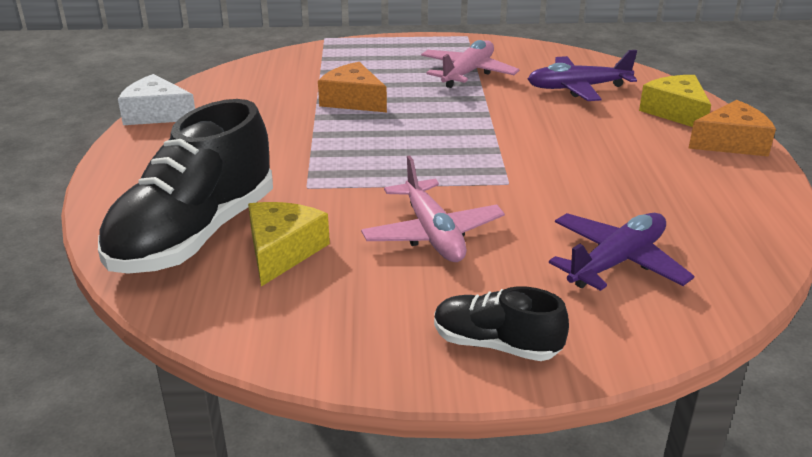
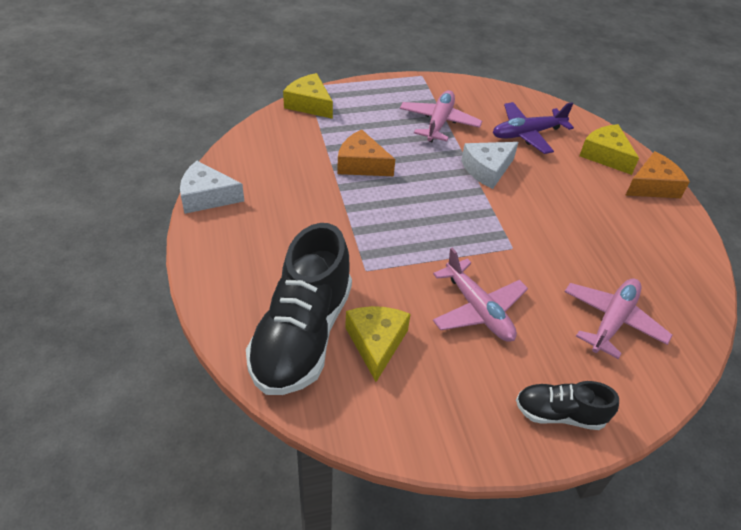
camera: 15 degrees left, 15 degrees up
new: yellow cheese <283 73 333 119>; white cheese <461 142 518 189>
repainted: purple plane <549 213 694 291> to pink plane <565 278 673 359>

### TASK BRIEF
Copy the lines above exactly. Do not include pictures.

### ANSWER AREA
camera: 15 degrees left, 15 degrees up
new: yellow cheese <283 73 333 119>; white cheese <461 142 518 189>
repainted: purple plane <549 213 694 291> to pink plane <565 278 673 359>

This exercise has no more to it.